* _Required action_
Search the listing below for lines that hold the word "camera", and report only how many there are.

* _Records for the task_
____

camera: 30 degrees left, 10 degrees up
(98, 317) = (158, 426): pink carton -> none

____

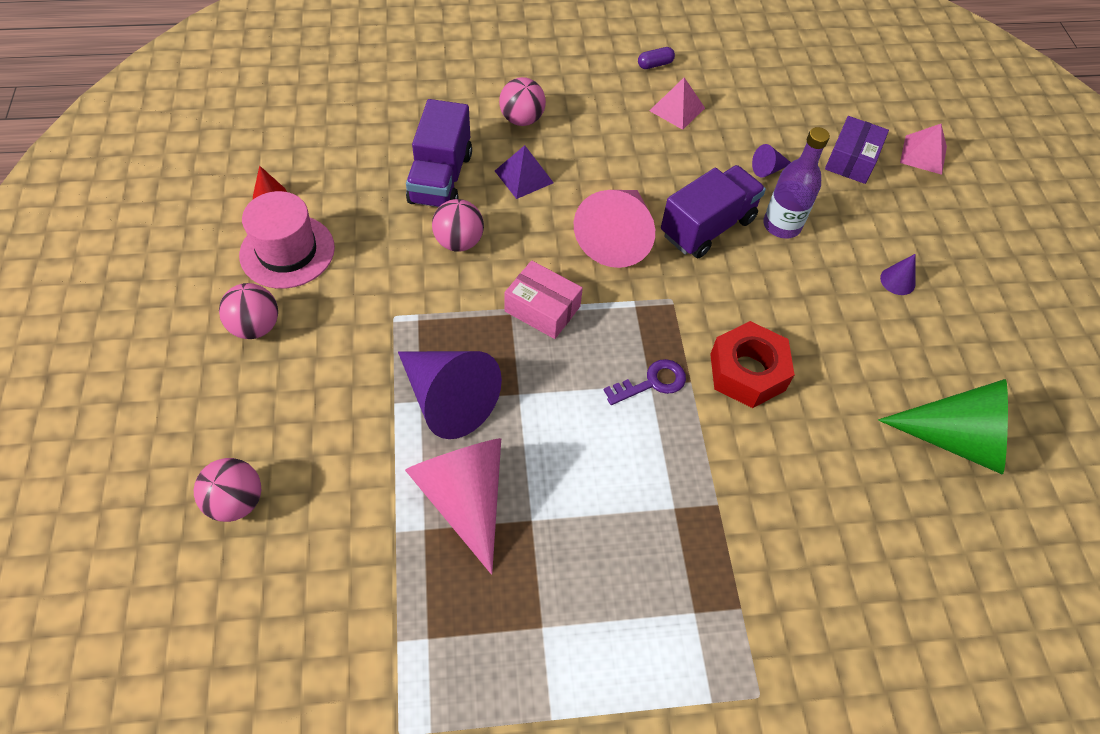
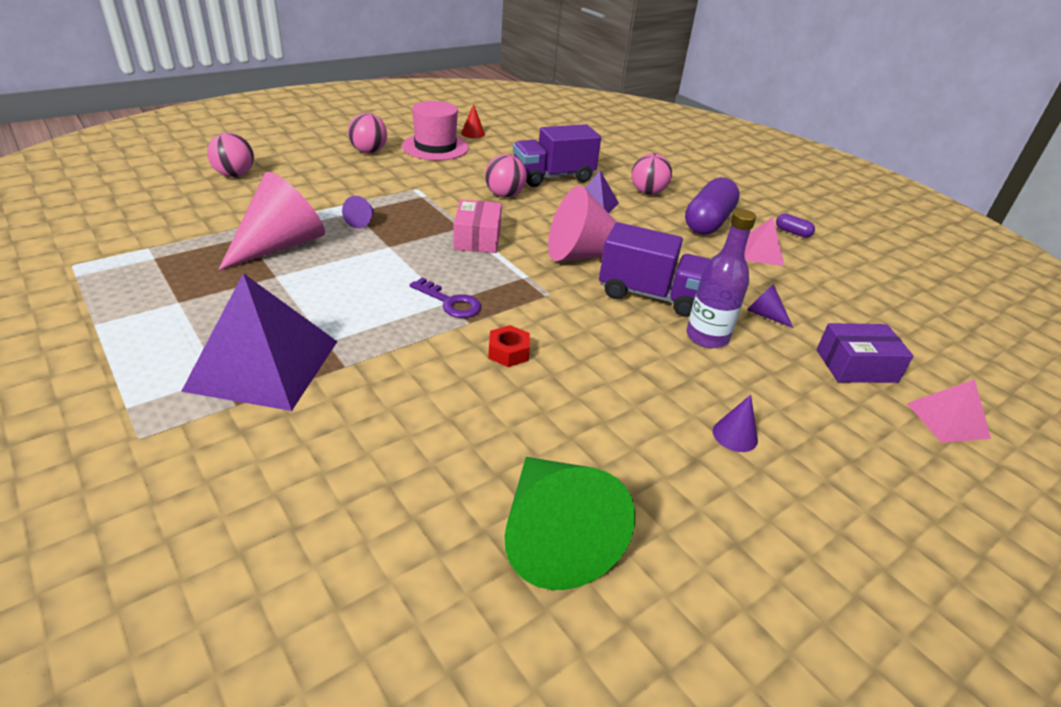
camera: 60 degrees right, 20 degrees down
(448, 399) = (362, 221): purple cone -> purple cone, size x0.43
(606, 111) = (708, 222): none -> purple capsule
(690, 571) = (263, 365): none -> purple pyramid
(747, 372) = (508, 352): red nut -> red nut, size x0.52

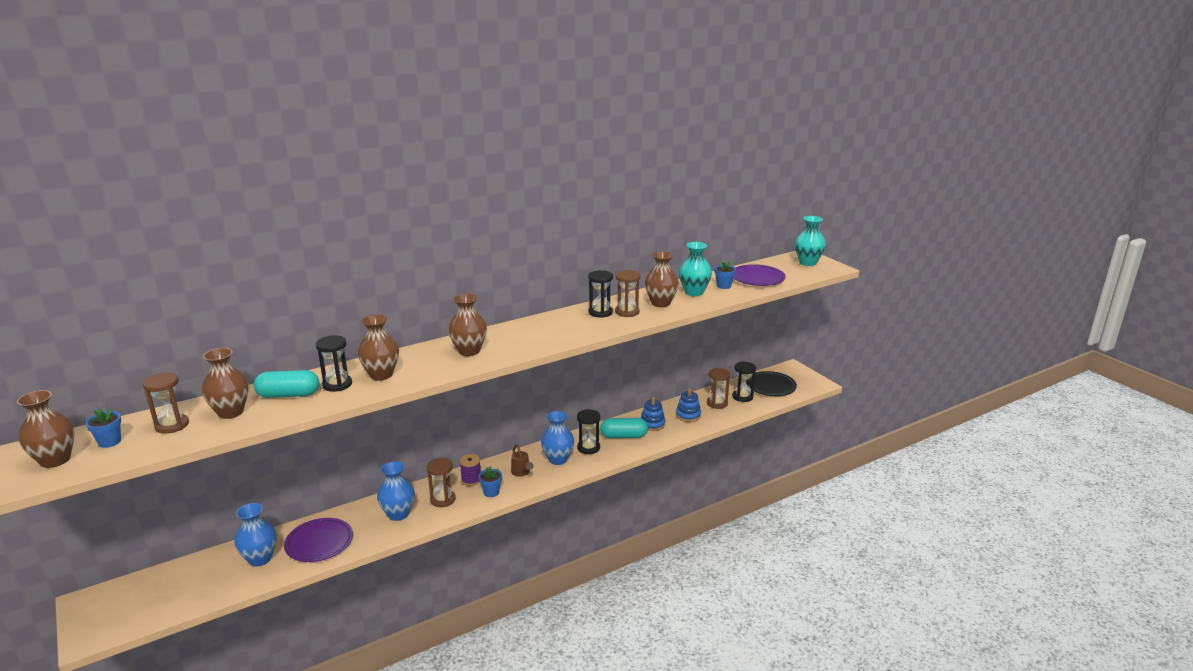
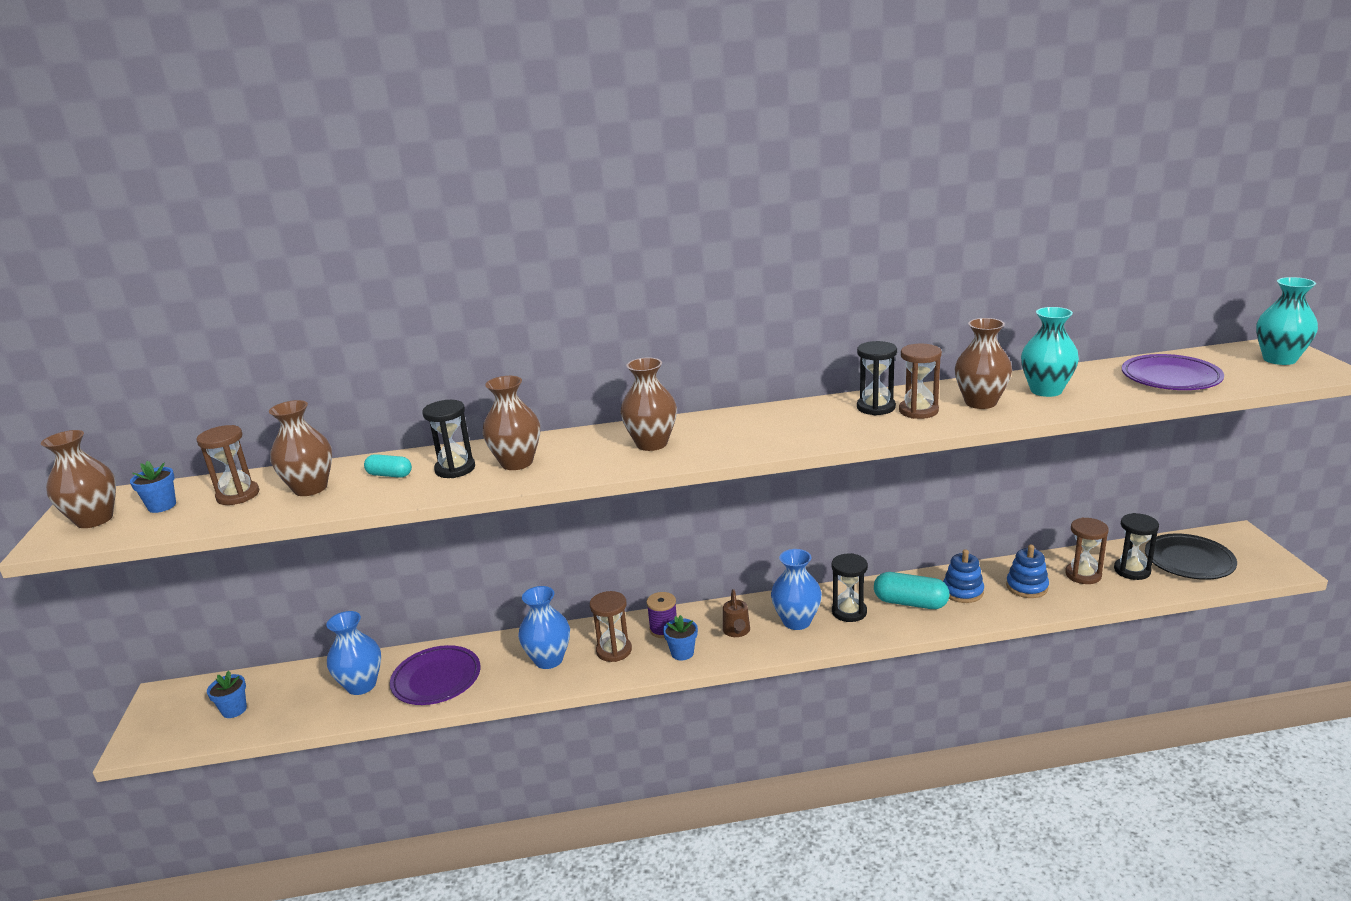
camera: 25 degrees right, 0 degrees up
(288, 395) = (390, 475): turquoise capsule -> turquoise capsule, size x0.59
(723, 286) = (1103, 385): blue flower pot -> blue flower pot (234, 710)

____

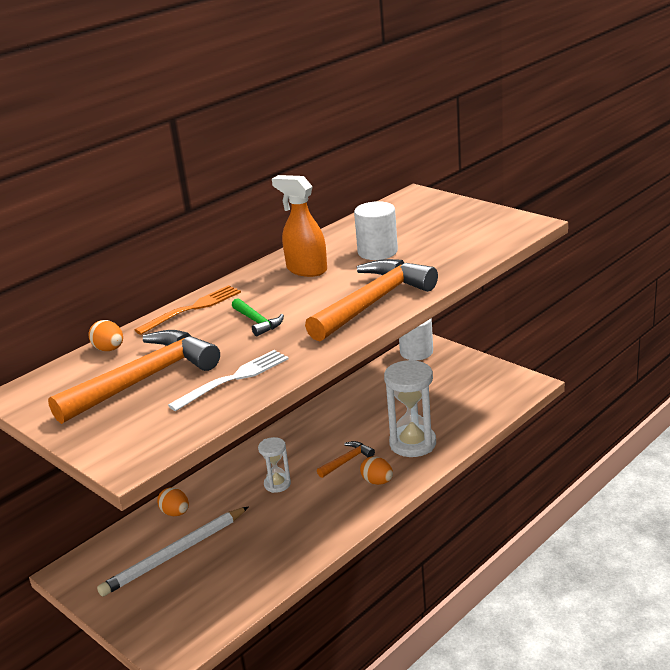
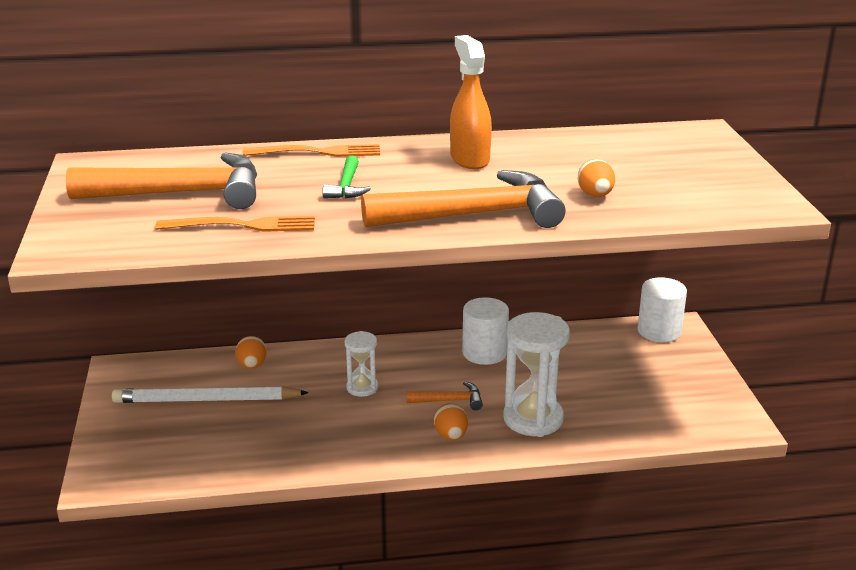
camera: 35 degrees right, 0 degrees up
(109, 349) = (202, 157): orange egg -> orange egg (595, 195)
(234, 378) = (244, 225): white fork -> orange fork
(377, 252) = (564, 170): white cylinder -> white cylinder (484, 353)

____

* _Response area_
4